### Assignment
Exactly the lines from the one holding "yellow nut: 6 -> 7" through the end of the material below must be printed, nothing more, and the pictures must be dropped.

### Material for the task
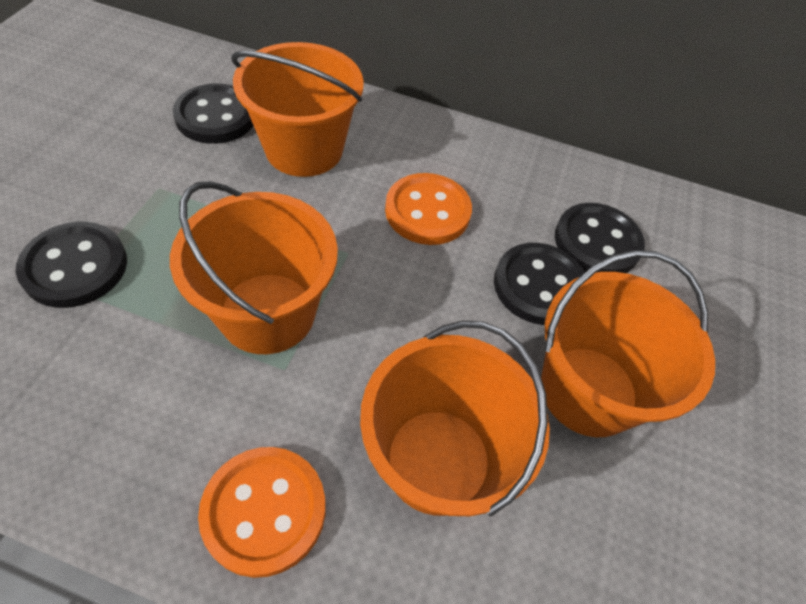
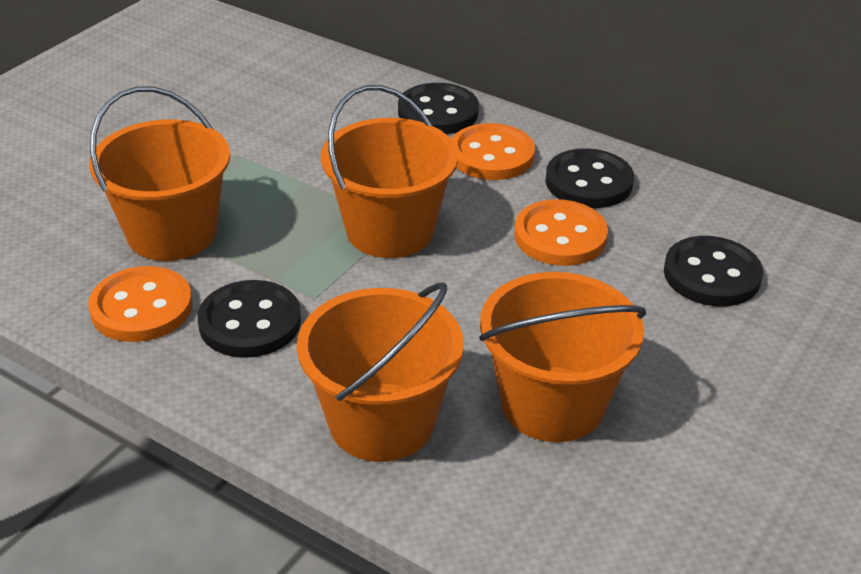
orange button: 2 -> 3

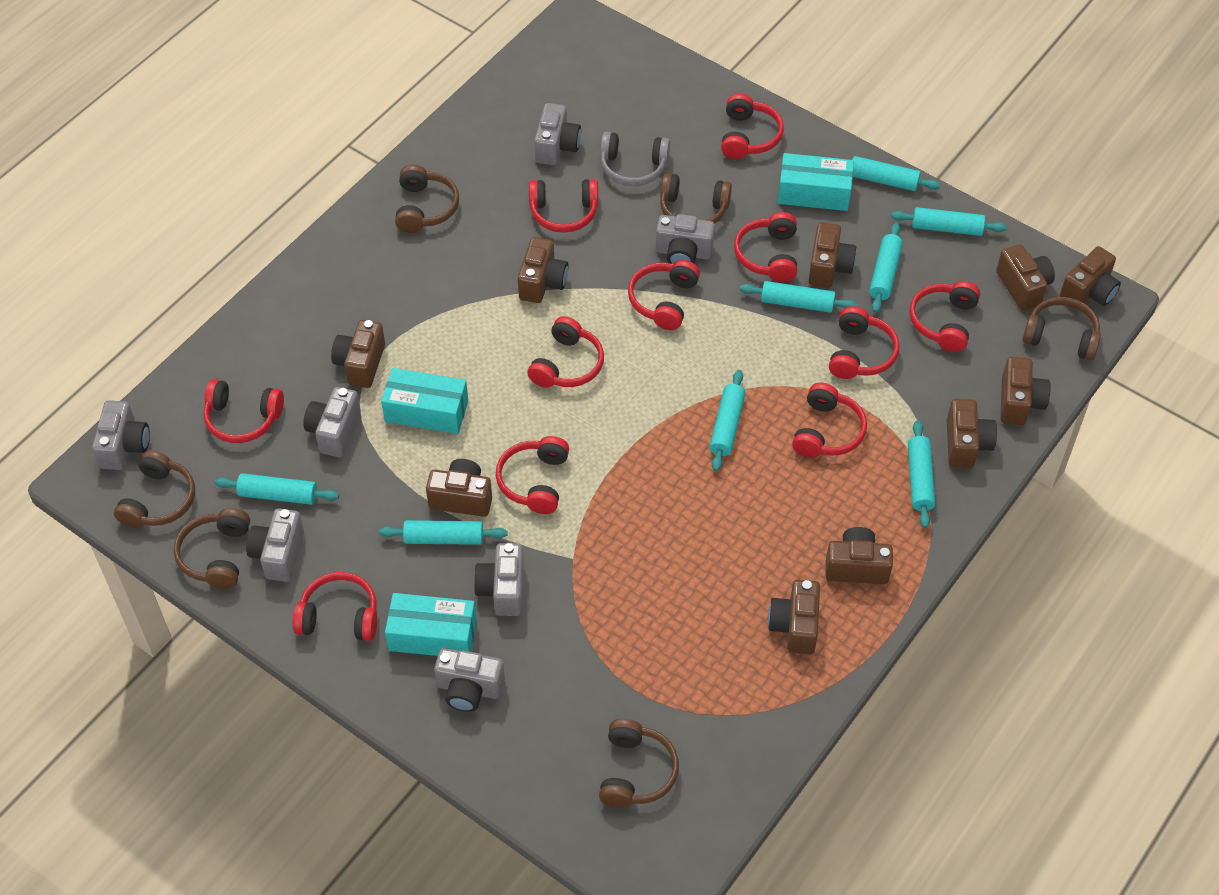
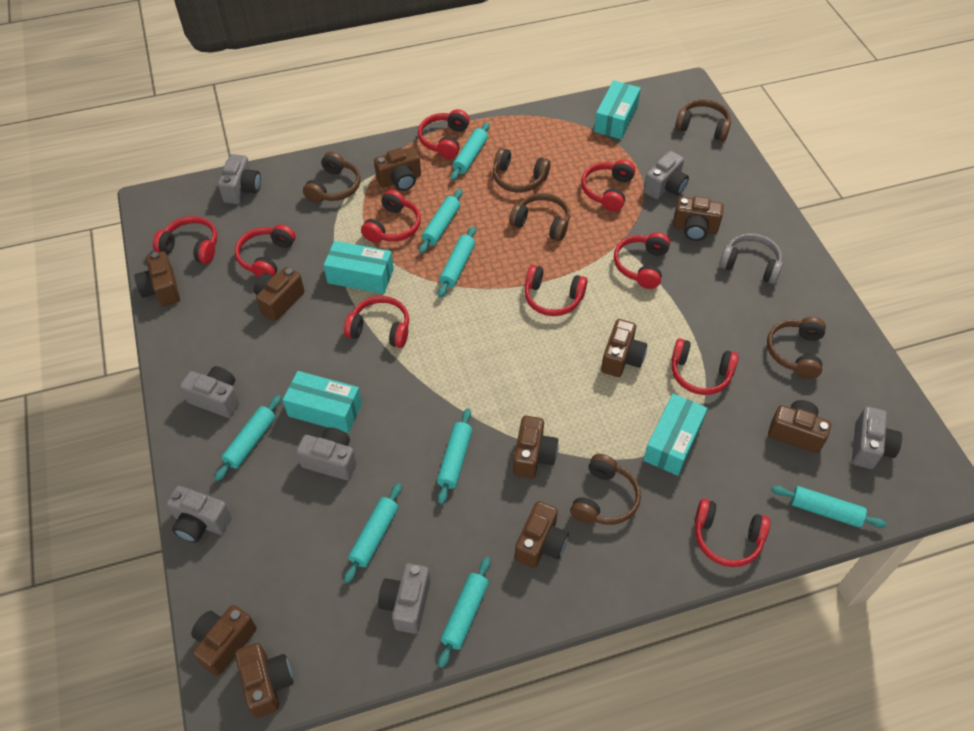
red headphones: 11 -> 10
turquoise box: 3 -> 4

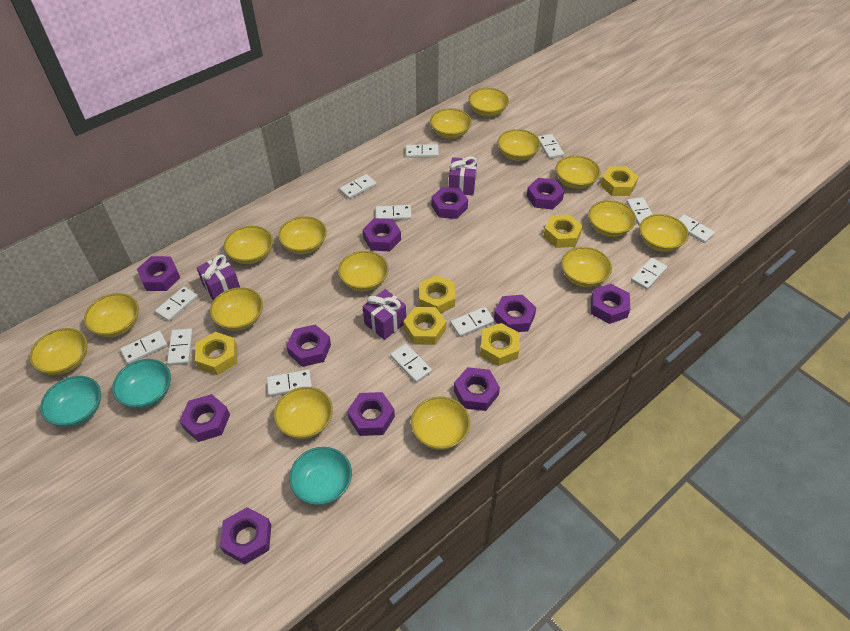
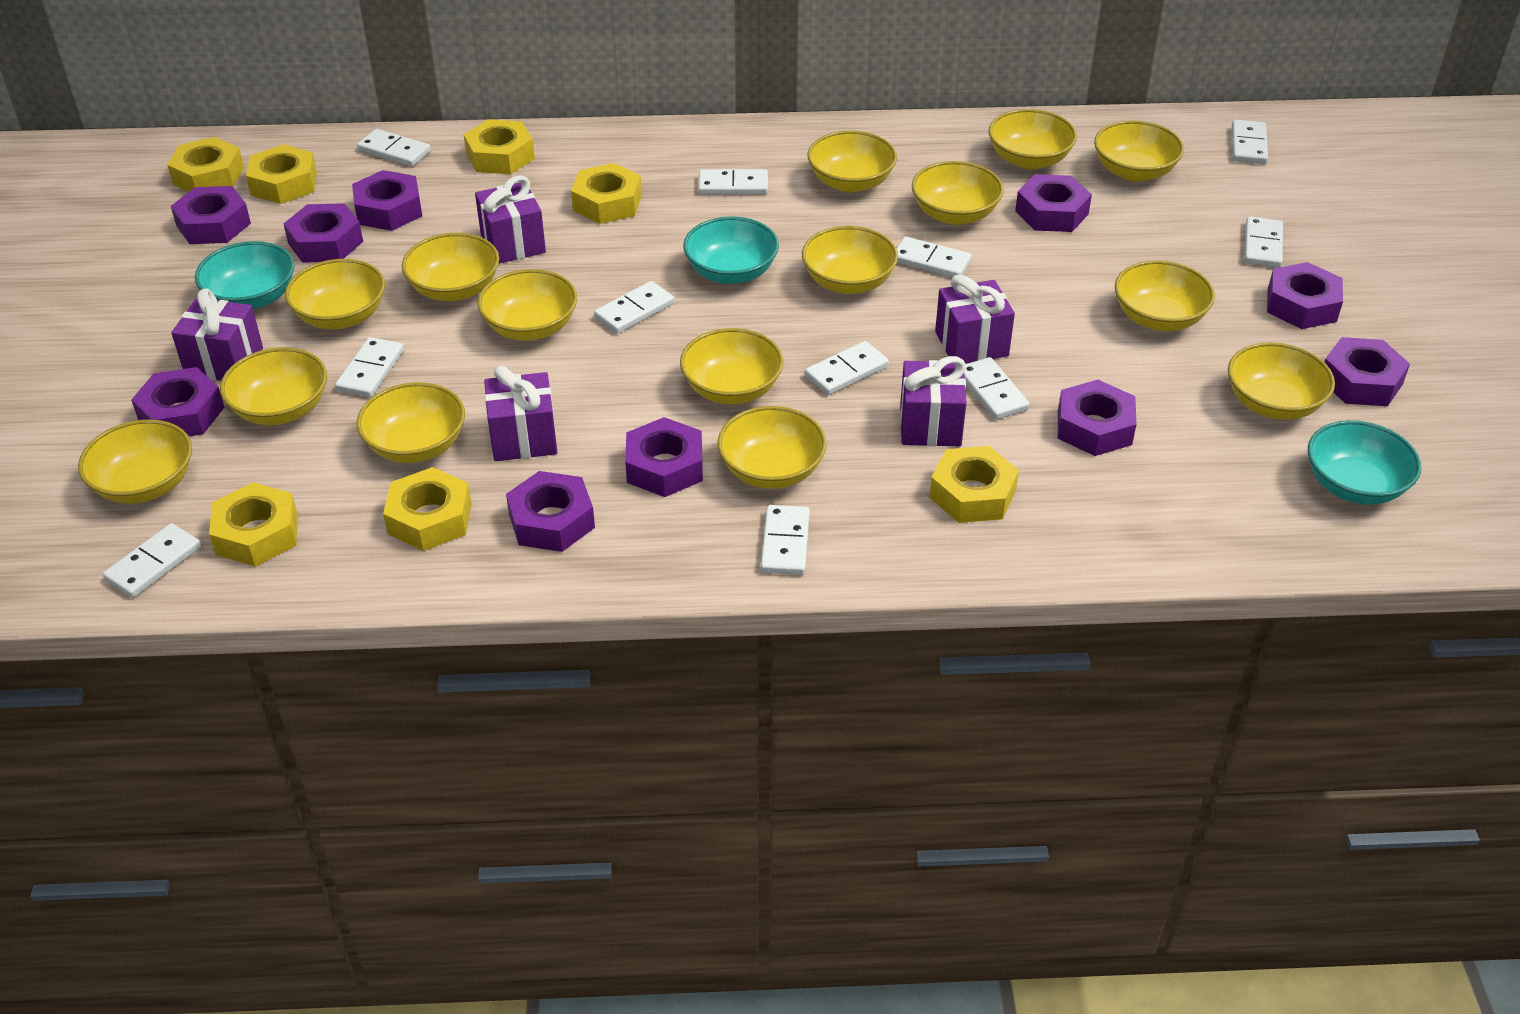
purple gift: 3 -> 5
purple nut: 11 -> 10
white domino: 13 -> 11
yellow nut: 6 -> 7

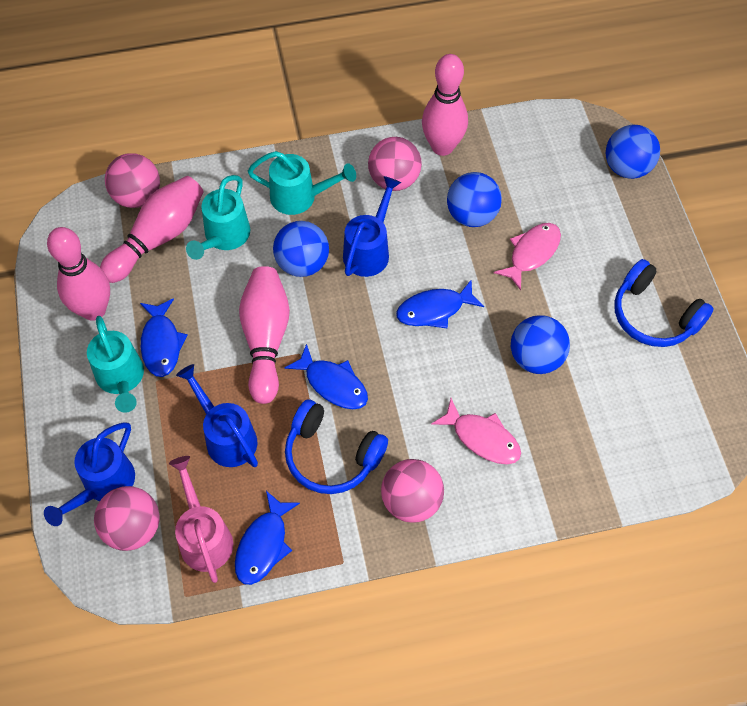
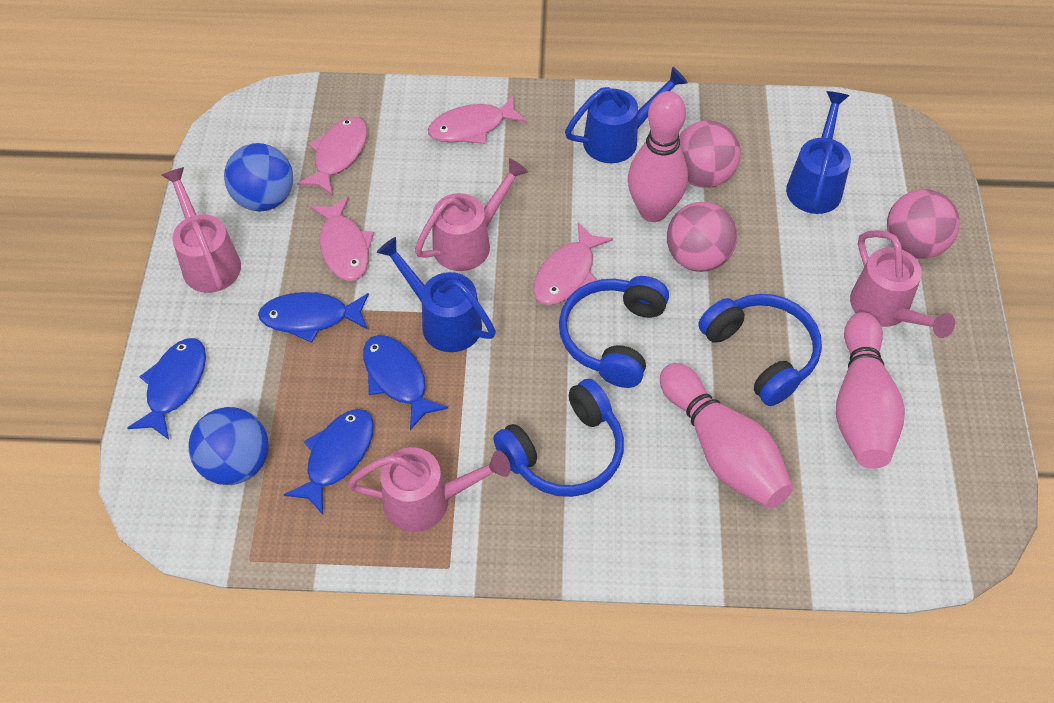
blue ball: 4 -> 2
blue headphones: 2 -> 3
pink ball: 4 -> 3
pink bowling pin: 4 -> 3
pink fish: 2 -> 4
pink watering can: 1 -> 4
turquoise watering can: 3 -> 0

### Exercise output
yellow nut: 6 -> 7

blue ball: 4 -> 2
blue headphones: 2 -> 3
pink ball: 4 -> 3
pink bowling pin: 4 -> 3
pink fish: 2 -> 4
pink watering can: 1 -> 4
turquoise watering can: 3 -> 0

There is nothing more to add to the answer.